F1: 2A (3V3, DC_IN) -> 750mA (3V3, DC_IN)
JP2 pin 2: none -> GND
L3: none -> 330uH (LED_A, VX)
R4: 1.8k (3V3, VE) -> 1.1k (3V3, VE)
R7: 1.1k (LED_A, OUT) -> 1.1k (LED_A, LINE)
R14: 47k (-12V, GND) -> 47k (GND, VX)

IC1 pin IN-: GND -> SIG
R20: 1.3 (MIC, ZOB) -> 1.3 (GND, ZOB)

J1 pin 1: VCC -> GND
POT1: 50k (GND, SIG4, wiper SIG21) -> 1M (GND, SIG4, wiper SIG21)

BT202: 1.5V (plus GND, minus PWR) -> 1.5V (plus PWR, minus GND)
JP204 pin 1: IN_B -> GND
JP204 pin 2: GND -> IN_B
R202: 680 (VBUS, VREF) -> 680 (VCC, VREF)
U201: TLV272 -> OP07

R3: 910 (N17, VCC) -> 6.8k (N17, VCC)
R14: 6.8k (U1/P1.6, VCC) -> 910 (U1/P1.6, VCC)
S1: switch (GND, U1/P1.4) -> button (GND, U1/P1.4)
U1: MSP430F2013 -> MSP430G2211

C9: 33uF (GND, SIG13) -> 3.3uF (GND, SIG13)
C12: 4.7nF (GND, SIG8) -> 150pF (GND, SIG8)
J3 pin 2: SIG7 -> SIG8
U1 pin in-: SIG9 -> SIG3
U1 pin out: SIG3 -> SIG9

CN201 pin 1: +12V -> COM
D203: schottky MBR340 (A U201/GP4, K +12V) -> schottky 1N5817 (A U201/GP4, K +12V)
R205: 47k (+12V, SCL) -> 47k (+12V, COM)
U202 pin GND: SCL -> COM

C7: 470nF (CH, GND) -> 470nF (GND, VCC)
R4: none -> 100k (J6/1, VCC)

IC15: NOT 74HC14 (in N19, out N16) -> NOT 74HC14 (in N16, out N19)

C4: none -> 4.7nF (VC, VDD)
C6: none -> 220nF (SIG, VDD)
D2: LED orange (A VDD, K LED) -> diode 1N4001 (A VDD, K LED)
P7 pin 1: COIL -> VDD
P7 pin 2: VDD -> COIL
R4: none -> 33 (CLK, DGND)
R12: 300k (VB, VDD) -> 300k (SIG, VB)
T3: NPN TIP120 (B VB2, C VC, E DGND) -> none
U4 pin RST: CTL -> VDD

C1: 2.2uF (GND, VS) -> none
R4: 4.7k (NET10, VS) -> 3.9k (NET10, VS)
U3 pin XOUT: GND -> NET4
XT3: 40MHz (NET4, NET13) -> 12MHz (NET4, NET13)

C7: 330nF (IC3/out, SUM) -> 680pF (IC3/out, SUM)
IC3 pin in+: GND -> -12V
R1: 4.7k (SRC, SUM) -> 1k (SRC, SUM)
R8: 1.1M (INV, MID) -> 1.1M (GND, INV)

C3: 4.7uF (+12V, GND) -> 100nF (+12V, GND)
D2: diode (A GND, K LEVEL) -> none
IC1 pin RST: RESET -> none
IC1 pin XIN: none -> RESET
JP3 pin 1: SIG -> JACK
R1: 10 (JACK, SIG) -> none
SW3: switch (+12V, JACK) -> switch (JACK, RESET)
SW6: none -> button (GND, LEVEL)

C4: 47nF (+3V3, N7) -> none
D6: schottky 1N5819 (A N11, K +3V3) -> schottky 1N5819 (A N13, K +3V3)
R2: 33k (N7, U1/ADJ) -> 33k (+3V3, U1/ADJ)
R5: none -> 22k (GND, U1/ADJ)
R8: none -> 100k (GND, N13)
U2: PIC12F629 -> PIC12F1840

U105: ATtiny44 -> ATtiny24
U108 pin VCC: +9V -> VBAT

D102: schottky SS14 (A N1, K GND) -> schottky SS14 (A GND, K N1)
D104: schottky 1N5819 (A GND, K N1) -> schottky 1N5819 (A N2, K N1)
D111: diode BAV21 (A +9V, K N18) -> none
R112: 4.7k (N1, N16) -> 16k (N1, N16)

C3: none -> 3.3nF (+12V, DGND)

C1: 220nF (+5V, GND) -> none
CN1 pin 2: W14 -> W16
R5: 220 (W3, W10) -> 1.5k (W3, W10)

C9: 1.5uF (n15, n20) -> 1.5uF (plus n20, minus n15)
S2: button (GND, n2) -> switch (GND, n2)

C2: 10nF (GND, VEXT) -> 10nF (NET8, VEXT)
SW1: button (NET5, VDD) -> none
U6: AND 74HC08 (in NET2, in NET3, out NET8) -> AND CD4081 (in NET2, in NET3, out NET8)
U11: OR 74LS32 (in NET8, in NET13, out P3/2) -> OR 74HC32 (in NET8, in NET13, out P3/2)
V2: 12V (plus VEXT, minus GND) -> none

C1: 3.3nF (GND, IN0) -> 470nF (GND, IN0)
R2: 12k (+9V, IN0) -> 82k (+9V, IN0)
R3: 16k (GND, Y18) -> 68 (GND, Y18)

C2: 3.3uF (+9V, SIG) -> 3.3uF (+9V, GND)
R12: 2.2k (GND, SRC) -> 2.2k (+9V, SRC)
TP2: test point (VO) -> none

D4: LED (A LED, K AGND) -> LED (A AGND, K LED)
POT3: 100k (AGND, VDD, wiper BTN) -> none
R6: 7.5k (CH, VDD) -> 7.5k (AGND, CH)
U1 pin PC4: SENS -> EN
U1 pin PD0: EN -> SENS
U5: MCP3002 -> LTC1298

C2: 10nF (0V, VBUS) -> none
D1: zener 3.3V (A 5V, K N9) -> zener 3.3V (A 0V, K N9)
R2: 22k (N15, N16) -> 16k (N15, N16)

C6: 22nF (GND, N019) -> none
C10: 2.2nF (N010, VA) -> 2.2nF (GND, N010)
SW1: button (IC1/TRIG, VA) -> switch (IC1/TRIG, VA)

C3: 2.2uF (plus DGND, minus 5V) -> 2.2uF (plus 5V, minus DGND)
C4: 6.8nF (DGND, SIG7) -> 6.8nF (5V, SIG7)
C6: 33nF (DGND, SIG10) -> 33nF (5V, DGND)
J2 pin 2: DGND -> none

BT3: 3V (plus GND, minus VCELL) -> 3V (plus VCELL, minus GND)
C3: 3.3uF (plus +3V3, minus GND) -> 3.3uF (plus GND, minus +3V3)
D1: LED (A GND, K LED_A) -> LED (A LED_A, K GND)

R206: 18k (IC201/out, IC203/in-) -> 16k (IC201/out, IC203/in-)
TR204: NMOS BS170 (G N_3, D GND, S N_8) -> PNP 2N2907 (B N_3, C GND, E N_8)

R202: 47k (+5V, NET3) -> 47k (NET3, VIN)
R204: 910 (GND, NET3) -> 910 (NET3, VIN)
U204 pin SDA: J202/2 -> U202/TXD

▶ **Exercise details**: What this task asks for is an exact copy of the material above.

▶ **Task solution**:
F1: 2A (3V3, DC_IN) -> 750mA (3V3, DC_IN)
JP2 pin 2: none -> GND
L3: none -> 330uH (LED_A, VX)
R4: 1.8k (3V3, VE) -> 1.1k (3V3, VE)
R7: 1.1k (LED_A, OUT) -> 1.1k (LED_A, LINE)
R14: 47k (-12V, GND) -> 47k (GND, VX)

IC1 pin IN-: GND -> SIG
R20: 1.3 (MIC, ZOB) -> 1.3 (GND, ZOB)

J1 pin 1: VCC -> GND
POT1: 50k (GND, SIG4, wiper SIG21) -> 1M (GND, SIG4, wiper SIG21)

BT202: 1.5V (plus GND, minus PWR) -> 1.5V (plus PWR, minus GND)
JP204 pin 1: IN_B -> GND
JP204 pin 2: GND -> IN_B
R202: 680 (VBUS, VREF) -> 680 (VCC, VREF)
U201: TLV272 -> OP07

R3: 910 (N17, VCC) -> 6.8k (N17, VCC)
R14: 6.8k (U1/P1.6, VCC) -> 910 (U1/P1.6, VCC)
S1: switch (GND, U1/P1.4) -> button (GND, U1/P1.4)
U1: MSP430F2013 -> MSP430G2211

C9: 33uF (GND, SIG13) -> 3.3uF (GND, SIG13)
C12: 4.7nF (GND, SIG8) -> 150pF (GND, SIG8)
J3 pin 2: SIG7 -> SIG8
U1 pin in-: SIG9 -> SIG3
U1 pin out: SIG3 -> SIG9

CN201 pin 1: +12V -> COM
D203: schottky MBR340 (A U201/GP4, K +12V) -> schottky 1N5817 (A U201/GP4, K +12V)
R205: 47k (+12V, SCL) -> 47k (+12V, COM)
U202 pin GND: SCL -> COM

C7: 470nF (CH, GND) -> 470nF (GND, VCC)
R4: none -> 100k (J6/1, VCC)

IC15: NOT 74HC14 (in N19, out N16) -> NOT 74HC14 (in N16, out N19)

C4: none -> 4.7nF (VC, VDD)
C6: none -> 220nF (SIG, VDD)
D2: LED orange (A VDD, K LED) -> diode 1N4001 (A VDD, K LED)
P7 pin 1: COIL -> VDD
P7 pin 2: VDD -> COIL
R4: none -> 33 (CLK, DGND)
R12: 300k (VB, VDD) -> 300k (SIG, VB)
T3: NPN TIP120 (B VB2, C VC, E DGND) -> none
U4 pin RST: CTL -> VDD

C1: 2.2uF (GND, VS) -> none
R4: 4.7k (NET10, VS) -> 3.9k (NET10, VS)
U3 pin XOUT: GND -> NET4
XT3: 40MHz (NET4, NET13) -> 12MHz (NET4, NET13)

C7: 330nF (IC3/out, SUM) -> 680pF (IC3/out, SUM)
IC3 pin in+: GND -> -12V
R1: 4.7k (SRC, SUM) -> 1k (SRC, SUM)
R8: 1.1M (INV, MID) -> 1.1M (GND, INV)

C3: 4.7uF (+12V, GND) -> 100nF (+12V, GND)
D2: diode (A GND, K LEVEL) -> none
IC1 pin RST: RESET -> none
IC1 pin XIN: none -> RESET
JP3 pin 1: SIG -> JACK
R1: 10 (JACK, SIG) -> none
SW3: switch (+12V, JACK) -> switch (JACK, RESET)
SW6: none -> button (GND, LEVEL)

C4: 47nF (+3V3, N7) -> none
D6: schottky 1N5819 (A N11, K +3V3) -> schottky 1N5819 (A N13, K +3V3)
R2: 33k (N7, U1/ADJ) -> 33k (+3V3, U1/ADJ)
R5: none -> 22k (GND, U1/ADJ)
R8: none -> 100k (GND, N13)
U2: PIC12F629 -> PIC12F1840

U105: ATtiny44 -> ATtiny24
U108 pin VCC: +9V -> VBAT

D102: schottky SS14 (A N1, K GND) -> schottky SS14 (A GND, K N1)
D104: schottky 1N5819 (A GND, K N1) -> schottky 1N5819 (A N2, K N1)
D111: diode BAV21 (A +9V, K N18) -> none
R112: 4.7k (N1, N16) -> 16k (N1, N16)

C3: none -> 3.3nF (+12V, DGND)

C1: 220nF (+5V, GND) -> none
CN1 pin 2: W14 -> W16
R5: 220 (W3, W10) -> 1.5k (W3, W10)

C9: 1.5uF (n15, n20) -> 1.5uF (plus n20, minus n15)
S2: button (GND, n2) -> switch (GND, n2)

C2: 10nF (GND, VEXT) -> 10nF (NET8, VEXT)
SW1: button (NET5, VDD) -> none
U6: AND 74HC08 (in NET2, in NET3, out NET8) -> AND CD4081 (in NET2, in NET3, out NET8)
U11: OR 74LS32 (in NET8, in NET13, out P3/2) -> OR 74HC32 (in NET8, in NET13, out P3/2)
V2: 12V (plus VEXT, minus GND) -> none

C1: 3.3nF (GND, IN0) -> 470nF (GND, IN0)
R2: 12k (+9V, IN0) -> 82k (+9V, IN0)
R3: 16k (GND, Y18) -> 68 (GND, Y18)

C2: 3.3uF (+9V, SIG) -> 3.3uF (+9V, GND)
R12: 2.2k (GND, SRC) -> 2.2k (+9V, SRC)
TP2: test point (VO) -> none

D4: LED (A LED, K AGND) -> LED (A AGND, K LED)
POT3: 100k (AGND, VDD, wiper BTN) -> none
R6: 7.5k (CH, VDD) -> 7.5k (AGND, CH)
U1 pin PC4: SENS -> EN
U1 pin PD0: EN -> SENS
U5: MCP3002 -> LTC1298

C2: 10nF (0V, VBUS) -> none
D1: zener 3.3V (A 5V, K N9) -> zener 3.3V (A 0V, K N9)
R2: 22k (N15, N16) -> 16k (N15, N16)

C6: 22nF (GND, N019) -> none
C10: 2.2nF (N010, VA) -> 2.2nF (GND, N010)
SW1: button (IC1/TRIG, VA) -> switch (IC1/TRIG, VA)

C3: 2.2uF (plus DGND, minus 5V) -> 2.2uF (plus 5V, minus DGND)
C4: 6.8nF (DGND, SIG7) -> 6.8nF (5V, SIG7)
C6: 33nF (DGND, SIG10) -> 33nF (5V, DGND)
J2 pin 2: DGND -> none

BT3: 3V (plus GND, minus VCELL) -> 3V (plus VCELL, minus GND)
C3: 3.3uF (plus +3V3, minus GND) -> 3.3uF (plus GND, minus +3V3)
D1: LED (A GND, K LED_A) -> LED (A LED_A, K GND)

R206: 18k (IC201/out, IC203/in-) -> 16k (IC201/out, IC203/in-)
TR204: NMOS BS170 (G N_3, D GND, S N_8) -> PNP 2N2907 (B N_3, C GND, E N_8)

R202: 47k (+5V, NET3) -> 47k (NET3, VIN)
R204: 910 (GND, NET3) -> 910 (NET3, VIN)
U204 pin SDA: J202/2 -> U202/TXD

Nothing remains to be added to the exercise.